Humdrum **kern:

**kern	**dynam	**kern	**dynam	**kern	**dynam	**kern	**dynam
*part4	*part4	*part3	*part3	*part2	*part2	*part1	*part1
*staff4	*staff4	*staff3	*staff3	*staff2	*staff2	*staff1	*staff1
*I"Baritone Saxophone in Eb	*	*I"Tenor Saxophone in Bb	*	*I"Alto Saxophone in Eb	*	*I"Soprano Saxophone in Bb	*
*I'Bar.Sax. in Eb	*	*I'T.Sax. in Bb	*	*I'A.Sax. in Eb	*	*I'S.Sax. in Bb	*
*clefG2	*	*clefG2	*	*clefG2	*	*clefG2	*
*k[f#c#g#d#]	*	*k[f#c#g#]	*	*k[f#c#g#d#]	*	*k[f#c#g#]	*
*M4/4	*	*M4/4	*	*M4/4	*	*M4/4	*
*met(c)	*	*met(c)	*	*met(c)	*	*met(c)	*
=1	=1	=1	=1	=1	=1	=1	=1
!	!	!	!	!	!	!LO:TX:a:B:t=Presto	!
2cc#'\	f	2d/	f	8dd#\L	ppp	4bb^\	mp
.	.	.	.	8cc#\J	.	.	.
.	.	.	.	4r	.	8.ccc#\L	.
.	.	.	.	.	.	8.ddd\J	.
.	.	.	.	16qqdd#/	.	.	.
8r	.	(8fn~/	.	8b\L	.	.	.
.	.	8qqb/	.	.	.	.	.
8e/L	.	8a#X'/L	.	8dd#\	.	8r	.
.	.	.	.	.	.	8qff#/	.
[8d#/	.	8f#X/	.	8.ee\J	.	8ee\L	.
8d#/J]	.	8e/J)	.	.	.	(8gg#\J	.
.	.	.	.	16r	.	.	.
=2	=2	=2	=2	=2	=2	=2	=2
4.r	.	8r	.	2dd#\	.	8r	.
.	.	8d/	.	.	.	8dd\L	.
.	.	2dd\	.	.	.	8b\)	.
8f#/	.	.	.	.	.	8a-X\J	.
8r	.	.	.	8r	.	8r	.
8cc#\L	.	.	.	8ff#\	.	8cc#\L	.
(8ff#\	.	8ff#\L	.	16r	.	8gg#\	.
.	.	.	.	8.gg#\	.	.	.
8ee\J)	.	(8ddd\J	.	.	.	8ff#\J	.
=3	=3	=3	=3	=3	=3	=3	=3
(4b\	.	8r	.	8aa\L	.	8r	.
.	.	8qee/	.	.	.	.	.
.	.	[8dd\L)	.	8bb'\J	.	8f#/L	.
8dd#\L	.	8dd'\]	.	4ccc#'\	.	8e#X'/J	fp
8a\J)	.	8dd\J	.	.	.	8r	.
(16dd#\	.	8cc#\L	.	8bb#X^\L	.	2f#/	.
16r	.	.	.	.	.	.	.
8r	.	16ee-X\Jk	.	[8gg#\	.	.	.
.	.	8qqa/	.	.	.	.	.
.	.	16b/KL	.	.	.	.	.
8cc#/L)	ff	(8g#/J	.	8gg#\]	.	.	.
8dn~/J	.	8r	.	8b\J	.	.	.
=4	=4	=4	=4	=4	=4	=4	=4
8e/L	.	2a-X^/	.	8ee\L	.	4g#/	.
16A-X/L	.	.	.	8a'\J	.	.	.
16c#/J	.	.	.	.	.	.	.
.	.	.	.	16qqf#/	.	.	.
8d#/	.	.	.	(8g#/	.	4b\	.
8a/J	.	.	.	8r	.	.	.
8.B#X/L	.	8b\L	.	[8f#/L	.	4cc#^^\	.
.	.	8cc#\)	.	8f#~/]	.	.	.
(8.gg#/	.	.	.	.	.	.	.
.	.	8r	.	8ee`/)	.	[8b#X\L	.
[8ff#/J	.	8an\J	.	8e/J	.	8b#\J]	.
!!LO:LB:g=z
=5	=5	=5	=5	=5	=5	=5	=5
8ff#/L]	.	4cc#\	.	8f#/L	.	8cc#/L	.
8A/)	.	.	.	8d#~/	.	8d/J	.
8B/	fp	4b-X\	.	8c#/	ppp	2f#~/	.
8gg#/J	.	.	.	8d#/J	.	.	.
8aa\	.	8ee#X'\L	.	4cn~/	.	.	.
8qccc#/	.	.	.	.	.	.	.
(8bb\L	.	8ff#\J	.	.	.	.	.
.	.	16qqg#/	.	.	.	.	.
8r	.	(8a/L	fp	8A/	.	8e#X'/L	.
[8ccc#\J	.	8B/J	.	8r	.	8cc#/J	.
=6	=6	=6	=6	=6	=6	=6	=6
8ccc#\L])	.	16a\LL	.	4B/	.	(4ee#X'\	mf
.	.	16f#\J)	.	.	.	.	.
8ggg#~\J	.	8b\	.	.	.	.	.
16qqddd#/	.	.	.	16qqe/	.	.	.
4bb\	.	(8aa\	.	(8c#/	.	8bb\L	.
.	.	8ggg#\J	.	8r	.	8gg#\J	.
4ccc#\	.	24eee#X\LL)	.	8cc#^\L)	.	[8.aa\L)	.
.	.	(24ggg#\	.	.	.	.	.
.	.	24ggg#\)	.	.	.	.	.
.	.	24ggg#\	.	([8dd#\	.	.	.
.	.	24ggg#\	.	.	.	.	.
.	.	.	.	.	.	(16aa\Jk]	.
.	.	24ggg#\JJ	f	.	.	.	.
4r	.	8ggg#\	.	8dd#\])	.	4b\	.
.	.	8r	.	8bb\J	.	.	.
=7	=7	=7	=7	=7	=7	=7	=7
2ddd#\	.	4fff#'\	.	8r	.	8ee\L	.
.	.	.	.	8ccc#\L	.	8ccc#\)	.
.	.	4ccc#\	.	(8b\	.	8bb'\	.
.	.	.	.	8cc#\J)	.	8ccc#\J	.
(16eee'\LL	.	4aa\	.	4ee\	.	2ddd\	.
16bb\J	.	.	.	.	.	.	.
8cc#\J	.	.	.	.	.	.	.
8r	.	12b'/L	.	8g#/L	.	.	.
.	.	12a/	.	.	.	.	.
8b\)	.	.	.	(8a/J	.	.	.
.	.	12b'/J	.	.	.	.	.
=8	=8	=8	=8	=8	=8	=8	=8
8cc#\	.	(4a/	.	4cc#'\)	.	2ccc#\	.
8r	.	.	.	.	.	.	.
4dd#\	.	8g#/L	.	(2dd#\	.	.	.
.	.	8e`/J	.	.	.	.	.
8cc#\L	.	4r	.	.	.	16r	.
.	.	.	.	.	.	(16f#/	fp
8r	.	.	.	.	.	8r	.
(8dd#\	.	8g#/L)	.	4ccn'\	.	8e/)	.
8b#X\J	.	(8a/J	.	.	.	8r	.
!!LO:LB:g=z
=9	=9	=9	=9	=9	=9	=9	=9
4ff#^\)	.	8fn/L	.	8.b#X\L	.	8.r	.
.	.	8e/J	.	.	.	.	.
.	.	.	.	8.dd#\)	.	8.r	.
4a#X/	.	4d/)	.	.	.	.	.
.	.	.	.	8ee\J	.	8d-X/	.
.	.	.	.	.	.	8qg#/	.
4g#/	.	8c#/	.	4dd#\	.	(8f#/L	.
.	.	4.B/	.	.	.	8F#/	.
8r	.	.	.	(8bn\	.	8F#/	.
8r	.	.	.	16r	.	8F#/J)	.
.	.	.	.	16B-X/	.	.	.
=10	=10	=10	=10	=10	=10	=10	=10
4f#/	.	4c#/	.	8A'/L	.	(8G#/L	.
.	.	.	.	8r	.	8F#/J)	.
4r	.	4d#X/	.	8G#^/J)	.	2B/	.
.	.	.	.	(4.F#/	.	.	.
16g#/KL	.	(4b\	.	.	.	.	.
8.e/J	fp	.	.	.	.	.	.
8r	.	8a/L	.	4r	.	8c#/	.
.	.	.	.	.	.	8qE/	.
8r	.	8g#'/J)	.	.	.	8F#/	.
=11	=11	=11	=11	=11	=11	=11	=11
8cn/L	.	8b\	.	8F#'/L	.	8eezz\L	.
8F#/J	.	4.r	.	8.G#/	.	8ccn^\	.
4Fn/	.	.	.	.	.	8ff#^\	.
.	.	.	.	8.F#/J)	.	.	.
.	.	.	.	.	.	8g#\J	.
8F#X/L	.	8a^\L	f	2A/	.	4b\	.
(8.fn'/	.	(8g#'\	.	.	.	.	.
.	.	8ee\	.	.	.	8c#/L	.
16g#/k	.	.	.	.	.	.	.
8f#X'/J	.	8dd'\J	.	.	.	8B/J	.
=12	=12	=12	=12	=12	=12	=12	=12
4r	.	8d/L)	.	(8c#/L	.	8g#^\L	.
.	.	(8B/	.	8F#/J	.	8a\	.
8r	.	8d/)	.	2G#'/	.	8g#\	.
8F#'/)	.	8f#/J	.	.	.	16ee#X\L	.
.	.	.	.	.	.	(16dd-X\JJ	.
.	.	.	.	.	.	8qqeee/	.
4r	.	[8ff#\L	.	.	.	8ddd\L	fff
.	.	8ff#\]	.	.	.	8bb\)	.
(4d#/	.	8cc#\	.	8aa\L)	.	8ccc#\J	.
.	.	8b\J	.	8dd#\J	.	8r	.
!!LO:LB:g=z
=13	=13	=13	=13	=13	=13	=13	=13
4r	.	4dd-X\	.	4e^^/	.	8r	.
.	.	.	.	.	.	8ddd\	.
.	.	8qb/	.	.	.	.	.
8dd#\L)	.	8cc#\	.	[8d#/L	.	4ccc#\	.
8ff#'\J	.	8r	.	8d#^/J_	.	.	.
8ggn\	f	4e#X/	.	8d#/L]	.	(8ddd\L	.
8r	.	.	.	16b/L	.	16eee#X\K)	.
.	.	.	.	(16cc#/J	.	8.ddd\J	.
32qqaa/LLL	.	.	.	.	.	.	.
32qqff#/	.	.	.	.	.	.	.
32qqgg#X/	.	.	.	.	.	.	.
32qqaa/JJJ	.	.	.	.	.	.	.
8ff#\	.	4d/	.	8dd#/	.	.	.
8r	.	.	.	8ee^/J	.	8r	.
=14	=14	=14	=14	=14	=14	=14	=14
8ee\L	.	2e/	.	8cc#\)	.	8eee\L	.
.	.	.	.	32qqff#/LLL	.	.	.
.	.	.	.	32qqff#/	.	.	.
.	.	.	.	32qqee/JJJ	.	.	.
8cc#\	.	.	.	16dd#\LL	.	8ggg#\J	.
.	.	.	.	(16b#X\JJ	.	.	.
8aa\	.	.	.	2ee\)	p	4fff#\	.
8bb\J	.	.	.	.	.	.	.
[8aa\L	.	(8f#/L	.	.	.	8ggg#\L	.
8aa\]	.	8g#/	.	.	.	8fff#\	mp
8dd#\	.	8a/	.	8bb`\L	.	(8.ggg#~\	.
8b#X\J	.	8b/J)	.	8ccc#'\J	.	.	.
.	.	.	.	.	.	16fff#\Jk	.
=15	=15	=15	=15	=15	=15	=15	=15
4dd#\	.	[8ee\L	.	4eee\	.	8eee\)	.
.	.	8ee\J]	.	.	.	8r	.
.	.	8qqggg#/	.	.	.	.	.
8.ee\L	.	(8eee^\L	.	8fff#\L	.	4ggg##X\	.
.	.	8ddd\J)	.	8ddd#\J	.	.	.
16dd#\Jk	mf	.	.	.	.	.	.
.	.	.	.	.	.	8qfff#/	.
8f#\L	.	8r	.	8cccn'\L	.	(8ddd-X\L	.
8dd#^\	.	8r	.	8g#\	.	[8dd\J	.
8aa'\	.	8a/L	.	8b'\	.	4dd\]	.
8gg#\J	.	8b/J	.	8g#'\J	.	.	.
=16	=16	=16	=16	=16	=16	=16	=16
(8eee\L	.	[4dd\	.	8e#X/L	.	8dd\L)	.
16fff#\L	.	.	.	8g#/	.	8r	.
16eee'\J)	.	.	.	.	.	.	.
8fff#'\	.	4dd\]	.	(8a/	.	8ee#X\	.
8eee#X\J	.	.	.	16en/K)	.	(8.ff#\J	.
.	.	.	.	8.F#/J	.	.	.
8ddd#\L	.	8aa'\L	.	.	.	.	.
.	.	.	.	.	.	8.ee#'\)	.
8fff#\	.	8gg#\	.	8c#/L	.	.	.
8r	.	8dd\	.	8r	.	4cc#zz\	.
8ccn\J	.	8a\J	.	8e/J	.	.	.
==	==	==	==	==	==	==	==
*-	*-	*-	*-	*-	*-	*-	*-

What you need to do ::
How many of the lines above contain the string "kern", counting only matches with the same case? Reply with the number alone.

Answer to this task ::
2